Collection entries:
----------------

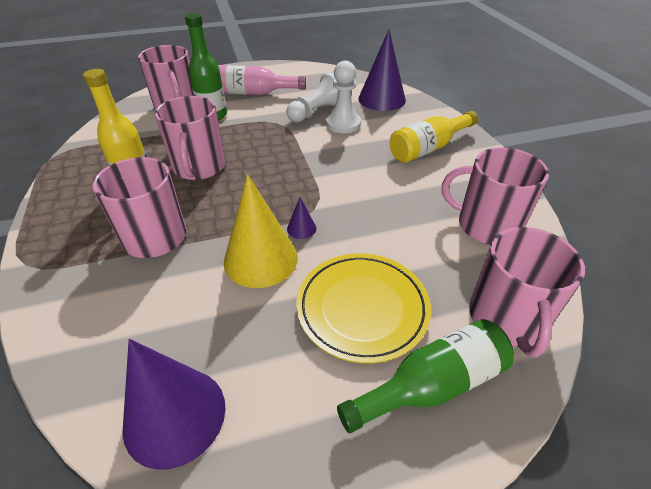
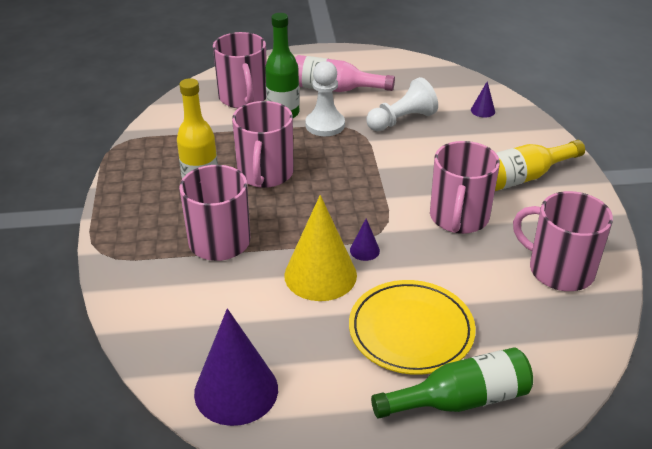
camera: 10 degrees right, 5 degrees down
white pawn [326,61,361,133] -> white pawn moved to [305,61,345,136]
purple cone [358,30,406,111] -> purple cone [471,82,495,118], size x0.43
pink mug [469,227,585,357] -> pink mug moved to [430,141,500,234]

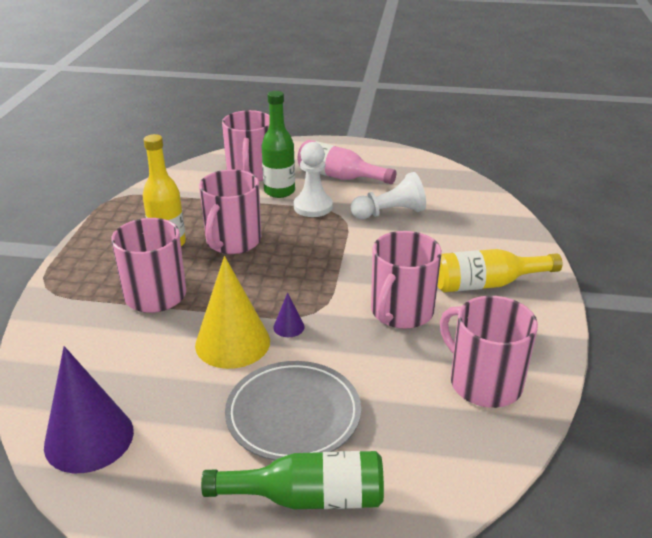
camera: 15 degrees right, 5 degrees down
yellow plate [349,280,476,375] -> grey plate [225,361,361,461]
purple cone [471,82,495,118] -> none

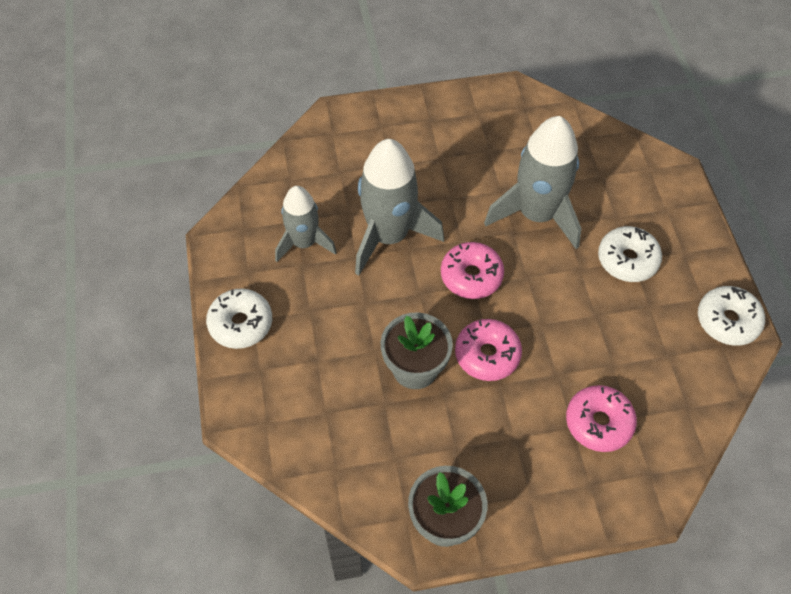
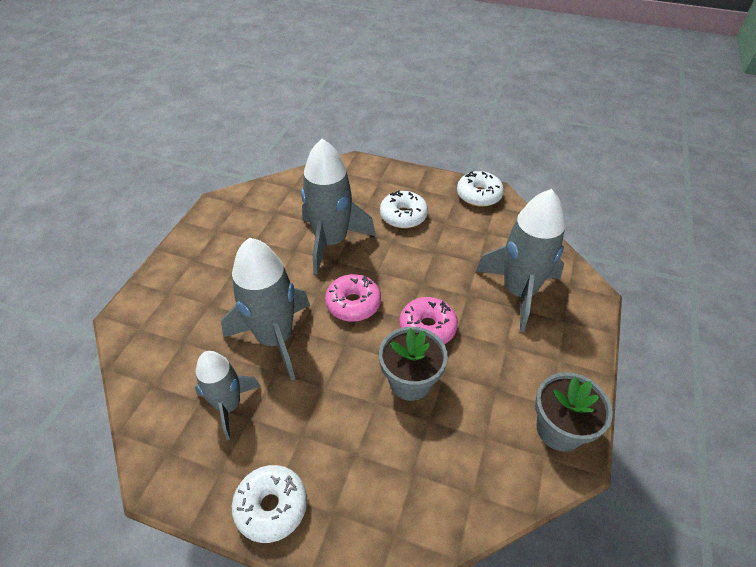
camera: 60 degrees left, 10 degrees down
pink donut [566,385,637,452] -> grey rocket [475,189,565,332]

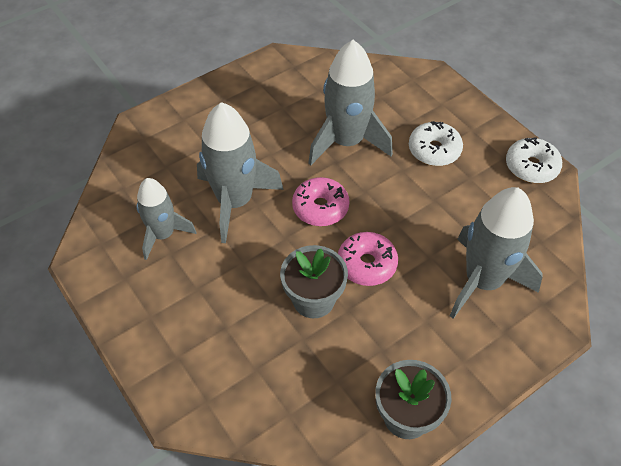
camera: 35 degrees right, 5 degrees up
white donut [232,465,307,543] -> none

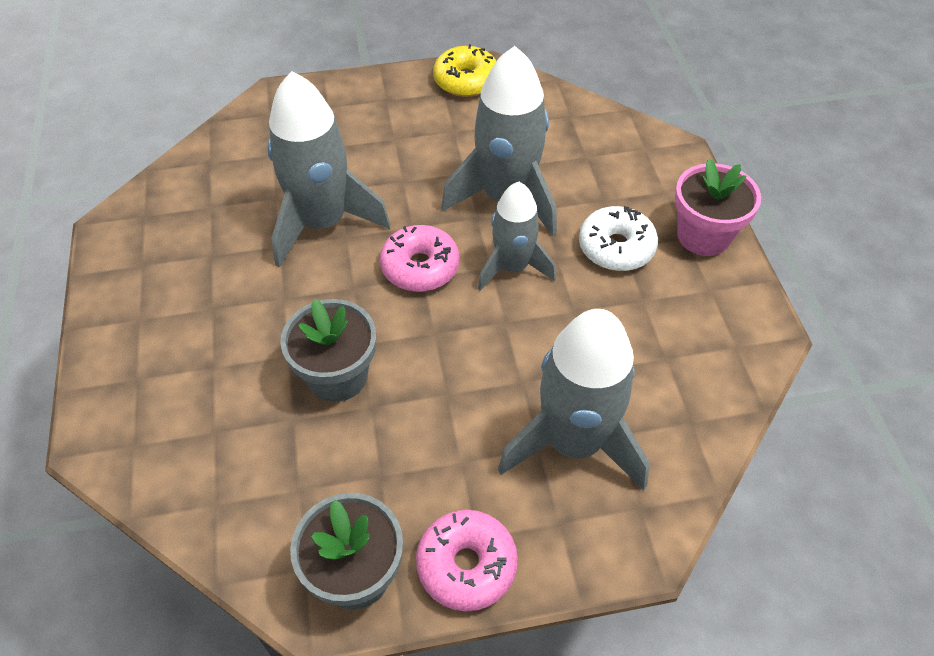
camera: 25 degrees right, 0 degrees up
grey rocket [137,178,196,260] -> grey rocket moved to [478,182,556,291]
pink donut [338,232,398,286] -> pink donut moved to [416,510,518,612]
white donut [506,138,562,183] -> none
none -> yellow donut [433,44,496,97]
none -> pink flower pot [675,158,761,256]

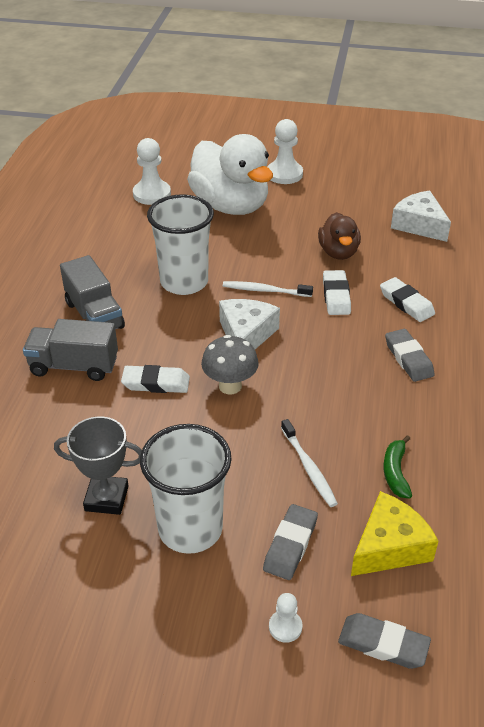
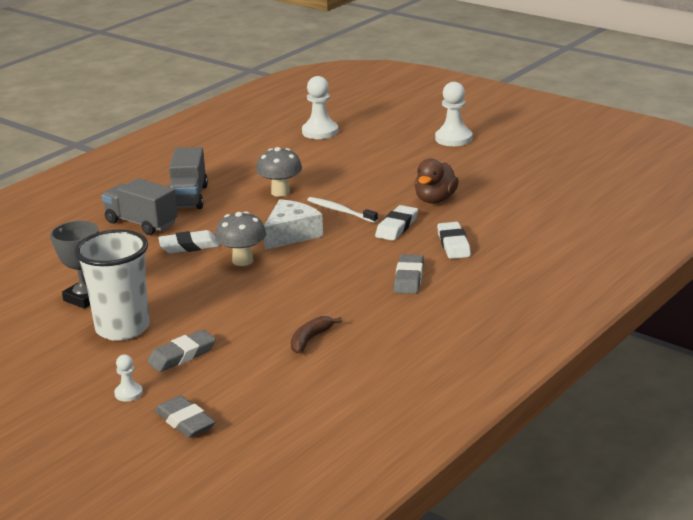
camera: 30 degrees right, 15 degrees down
white eraser [121,365,190,393] -> white eraser turned 45 degrees counterclockwise [158,230,219,253]
white cup [147,194,214,295] -> grey mushroom [256,147,302,197]
white duck [187,134,273,215] -> none
white toothbrush [281,419,338,507] -> none
yellow cheese [351,491,439,576] -> none
green banana [383,435,412,498] -> brown banana [291,316,342,354]
white cheese [391,190,451,242] -> none

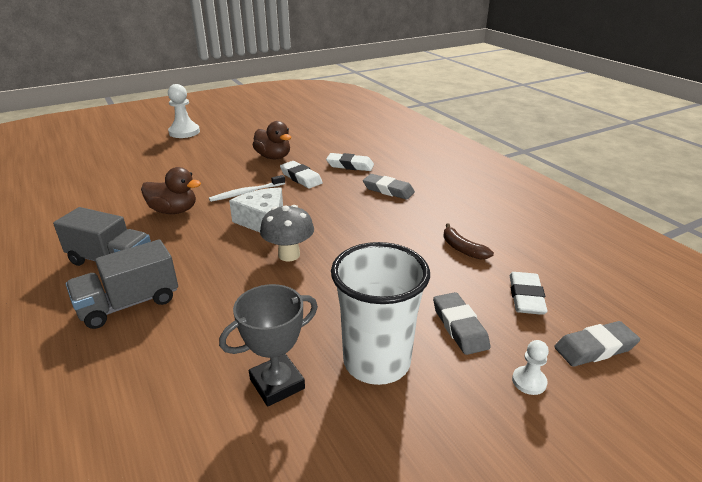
camera: 70 degrees left, 5 degrees up
white eraser [158,230,219,253] -> white eraser moved to [509,272,547,315]
grey mushroom [256,147,302,197] -> brown duck [141,167,201,214]
white pawn [302,76,338,139] -> none

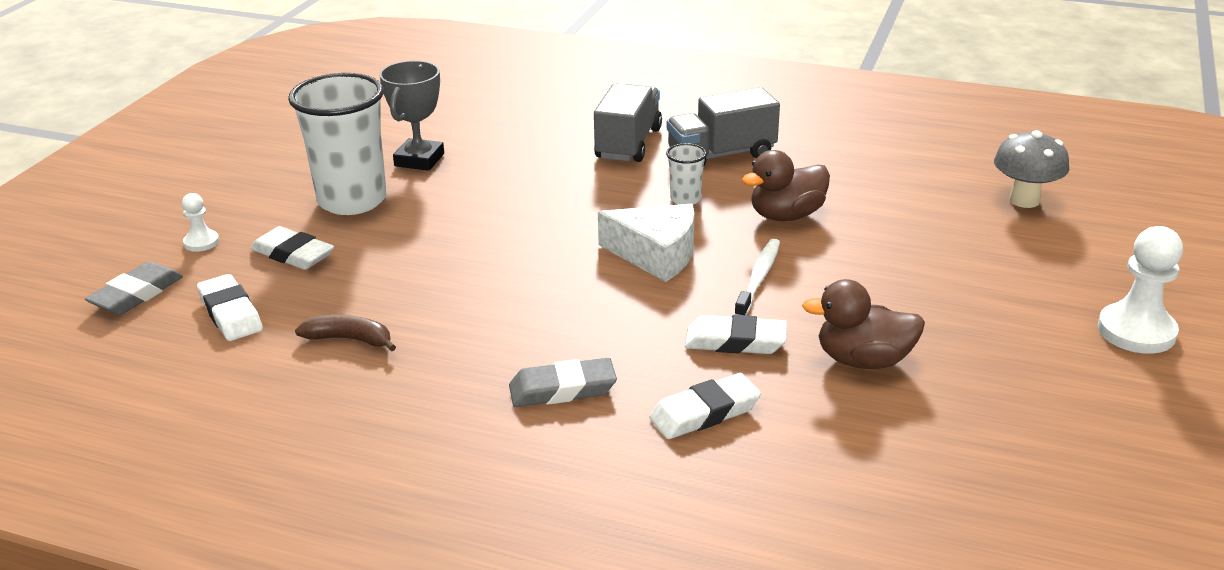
camera: 140 degrees right, 0 degrees up
grey mushroom [260,205,314,262] -> grey mushroom moved to [994,130,1069,208]
grey eraser [433,292,491,355] -> white eraser [251,226,334,270]
none -> white cup [666,143,707,205]

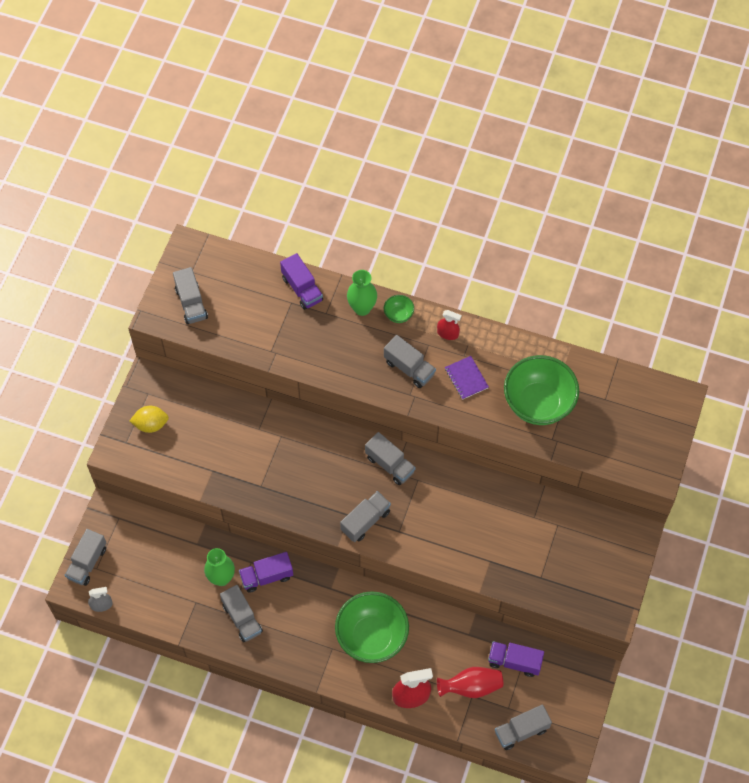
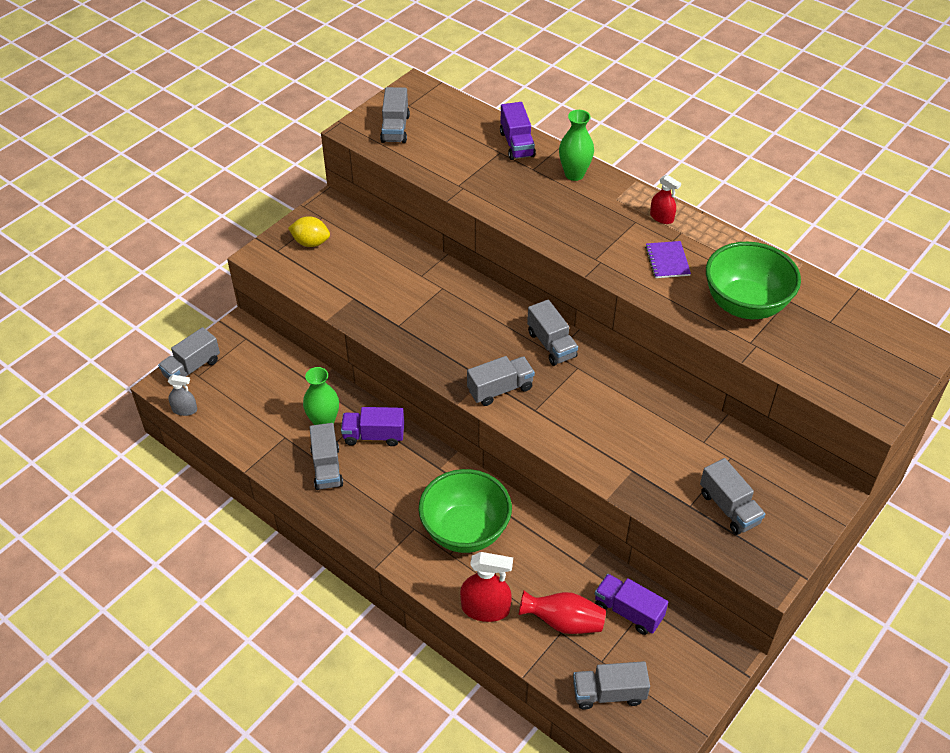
camera: 20 degrees right, 15 degrees down
green bowl [384,295,414,323] -> none
grey truck [384,335,436,388] -> grey truck moved to [700,458,765,535]

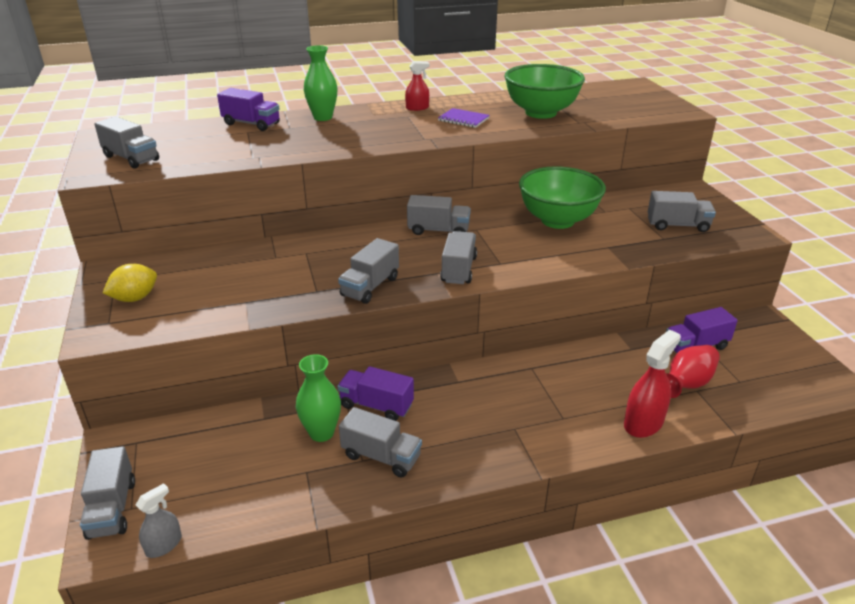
camera: 55 degrees left, 15 degrees down
purple truck [341,407,404,446] -> purple truck turned 75 degrees clockwise [338,366,414,421]
green bowl [419,469,512,553] -> green bowl moved to [519,166,606,229]
grey truck [573,661,650,710] -> grey truck moved to [338,238,399,304]

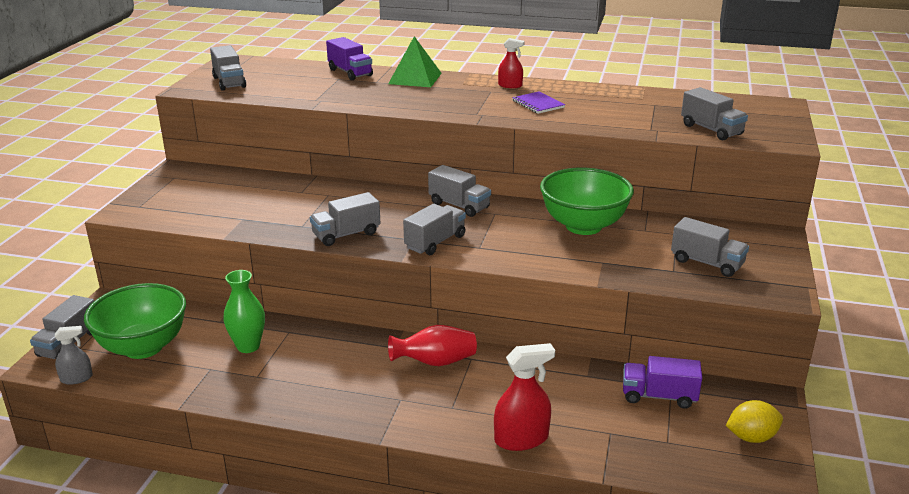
camera: 30 degrees right, 5 degrees down
yellow lemon [103,264,157,302] -> yellow lemon moved to [726,400,783,443]
green vase [304,45,338,121] -> green pyramid [388,36,442,87]
purple truck [338,366,414,421] -> none
grey truck [339,407,422,477] -> grey truck moved to [681,87,748,140]
green bowl [504,64,585,119] -> green bowl moved to [84,283,186,359]
red vase [666,345,720,398] -> red vase moved to [388,325,477,366]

----------------

Your instructions:
Repeat only what lies between the start of the data and the end of the line containing "yellow lemon [103,264,157,302]", exactly, with pictures left out.

Solution:
camera: 10 degrees right, 5 degrees down
white pawn [326,61,361,133] -> white pawn moved to [305,61,345,136]
purple cone [358,30,406,111] -> purple cone [471,82,495,118], size x0.43
pink mug [469,227,585,357] -> pink mug moved to [430,141,500,234]

camera: 15 degrees right, 5 degrees down
yellow plate [349,280,476,375] -> grey plate [225,361,361,461]
purple cone [471,82,495,118] -> none

camera: 60 degrees left, 10 degrees down
pink donut [566,385,637,452] -> grey rocket [475,189,565,332]

camera: 35 degrees right, 5 degrees up
white donut [232,465,307,543] -> none

camera: 25 degrees right, 0 degrees up
grey rocket [137,178,196,260] -> grey rocket moved to [478,182,556,291]
pink donut [338,232,398,286] -> pink donut moved to [416,510,518,612]
white donut [506,138,562,183] -> none
none -> yellow donut [433,44,496,97]
none -> pink flower pot [675,158,761,256]

camera: 30 degrees right, 15 degrees down
white eraser [121,365,190,393] -> white eraser turned 45 degrees counterclockwise [158,230,219,253]
white cup [147,194,214,295] -> grey mushroom [256,147,302,197]
white duck [187,134,273,215] -> none
white toothbrush [281,419,338,507] -> none
yellow cheese [351,491,439,576] -> none
green banana [383,435,412,498] -> brown banana [291,316,342,354]
white cheese [391,190,451,242] -> none

camera: 70 degrees left, 5 degrees up
white eraser [158,230,219,253] -> white eraser moved to [509,272,547,315]
grey mushroom [256,147,302,197] -> brown duck [141,167,201,214]
white pawn [302,76,338,139] -> none

camera: 140 degrees right, 0 degrees up
grey mushroom [260,205,314,262] -> grey mushroom moved to [994,130,1069,208]
grey eraser [433,292,491,355] -> white eraser [251,226,334,270]
none -> white cup [666,143,707,205]

camera: 20 degrees right, 15 degrees down
green bowl [384,295,414,323] -> none
grey truck [384,335,436,388] -> grey truck moved to [700,458,765,535]

camera: 55 degrees left, 15 degrees down
purple truck [341,407,404,446] -> purple truck turned 75 degrees clockwise [338,366,414,421]
green bowl [419,469,512,553] -> green bowl moved to [519,166,606,229]
grey truck [573,661,650,710] -> grey truck moved to [338,238,399,304]

camera: 30 degrees right, 5 degrees down
yellow lemon [103,264,157,302] -> yellow lemon moved to [726,400,783,443]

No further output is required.